WHAT YOU WILL DO — In the records below, tally each line that contains the word "plus" and give the total only.

[Edit difference data]
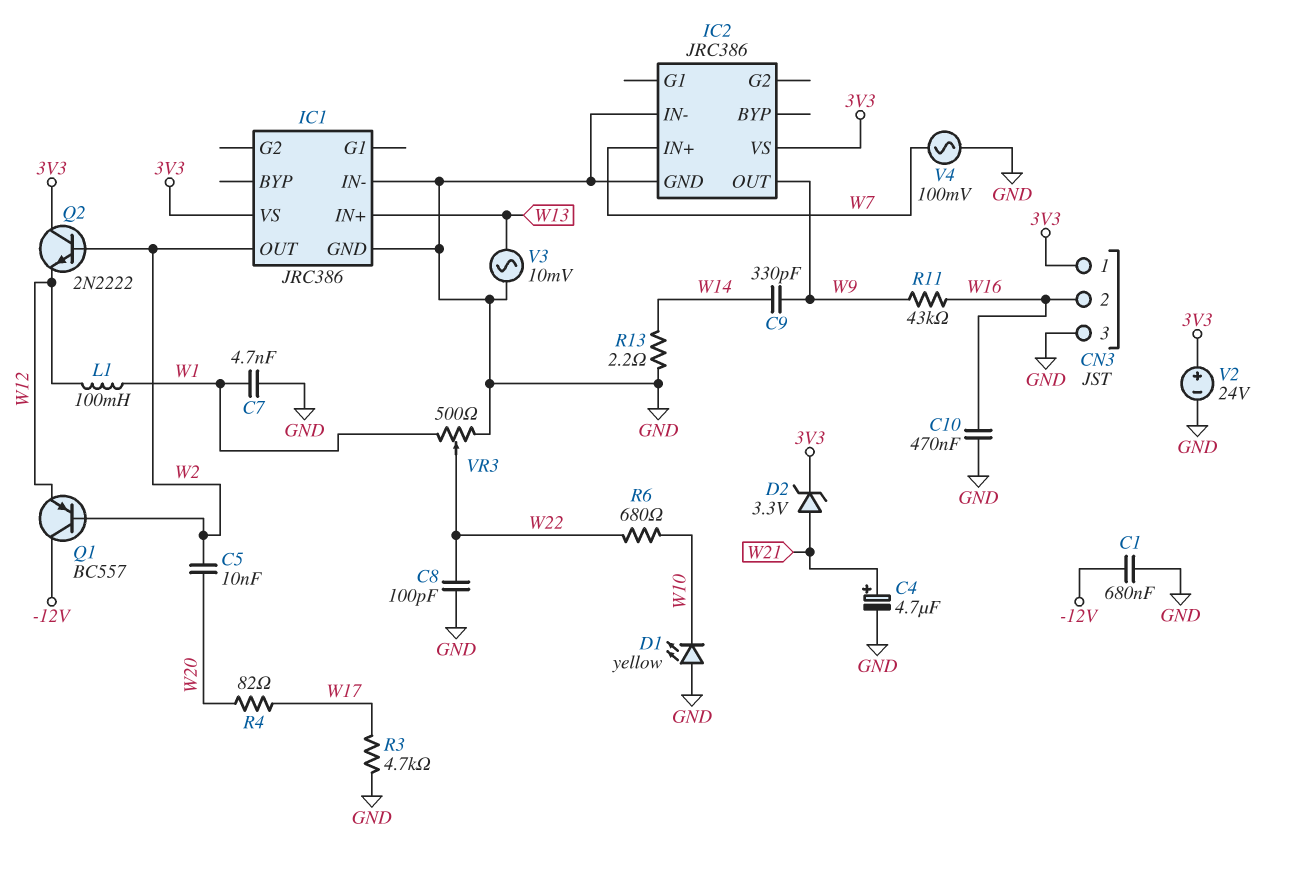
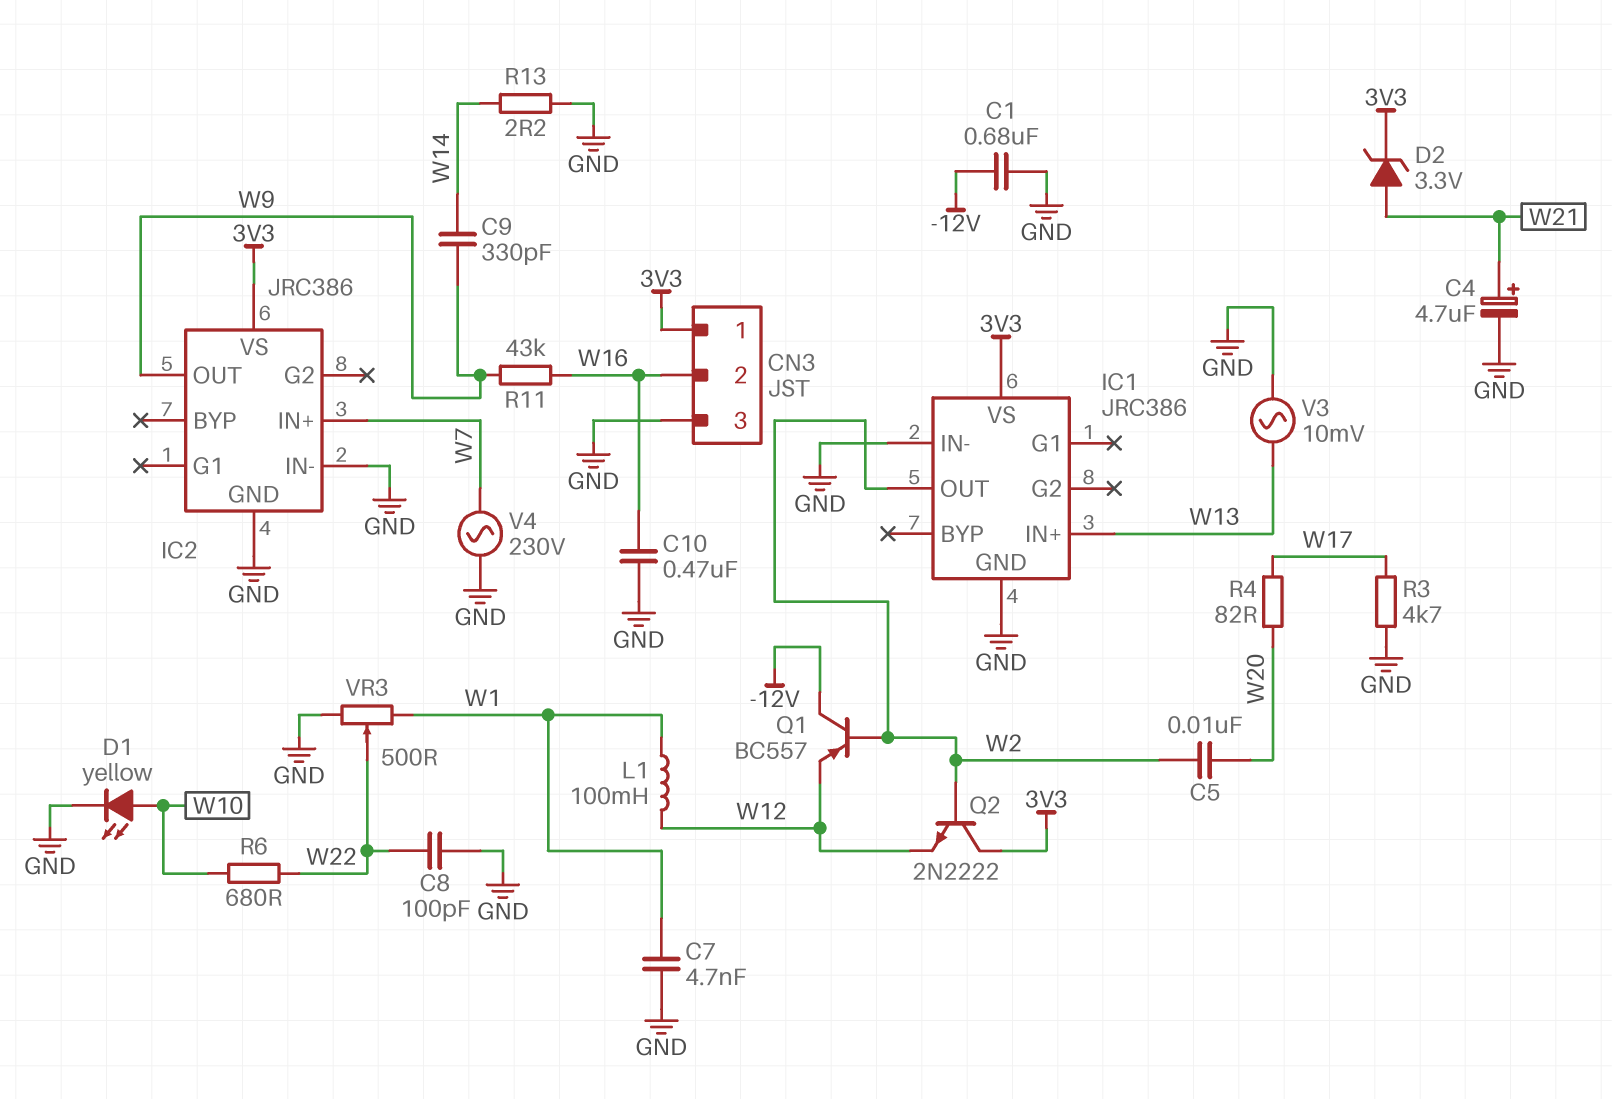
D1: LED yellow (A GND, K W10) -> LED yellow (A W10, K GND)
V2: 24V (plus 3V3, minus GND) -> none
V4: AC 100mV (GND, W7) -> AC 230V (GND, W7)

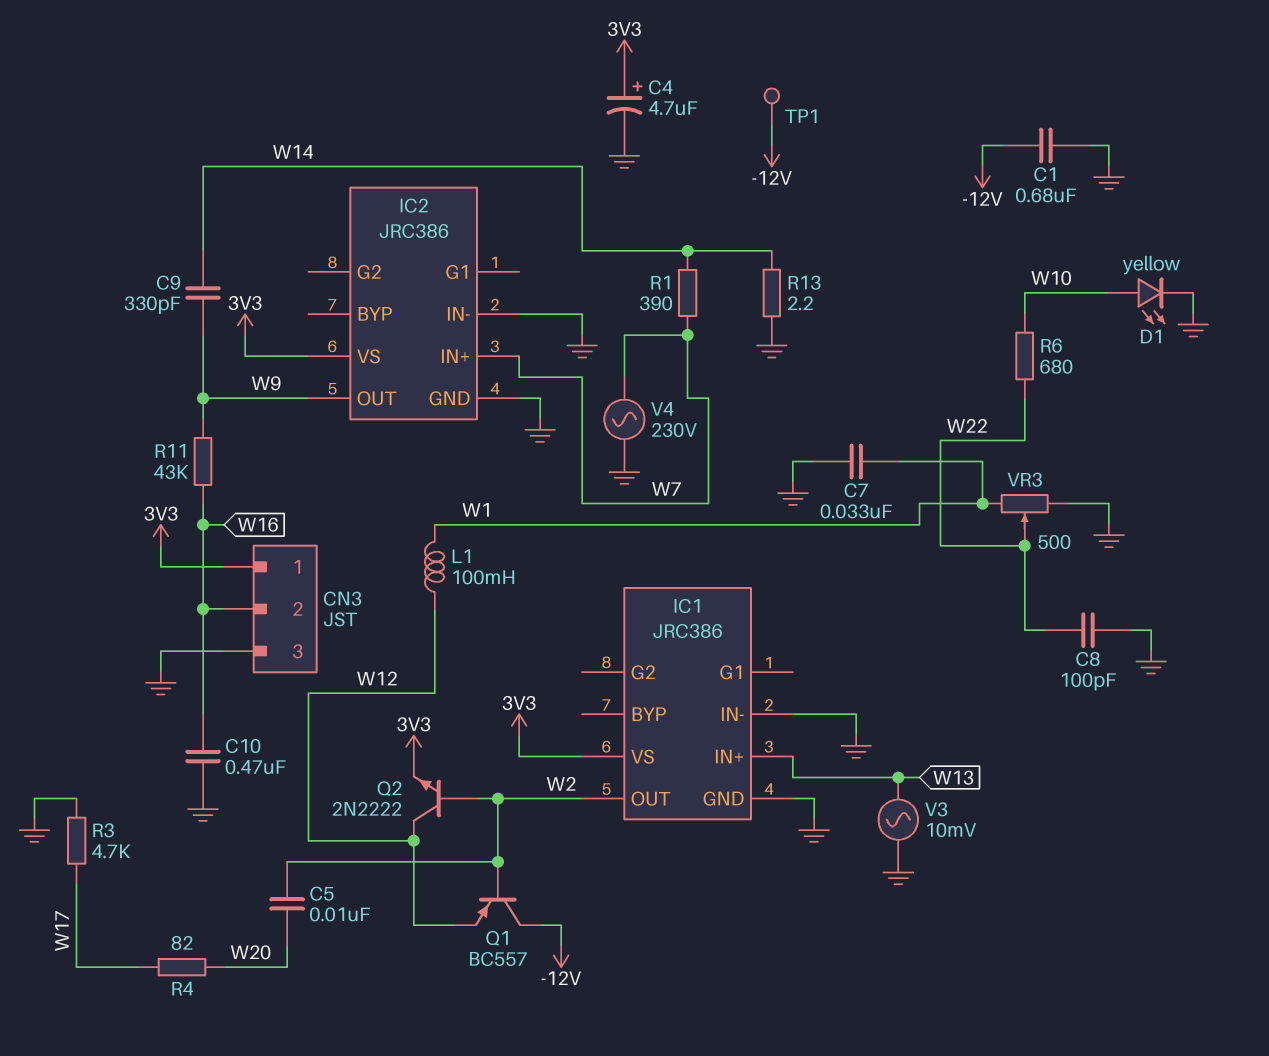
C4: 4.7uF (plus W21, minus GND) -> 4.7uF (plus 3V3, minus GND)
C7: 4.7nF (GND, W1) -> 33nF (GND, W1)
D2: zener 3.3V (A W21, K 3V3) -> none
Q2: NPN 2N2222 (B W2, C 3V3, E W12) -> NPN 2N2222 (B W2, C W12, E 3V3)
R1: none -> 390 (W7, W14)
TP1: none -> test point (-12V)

YOUR SOLUTION — 2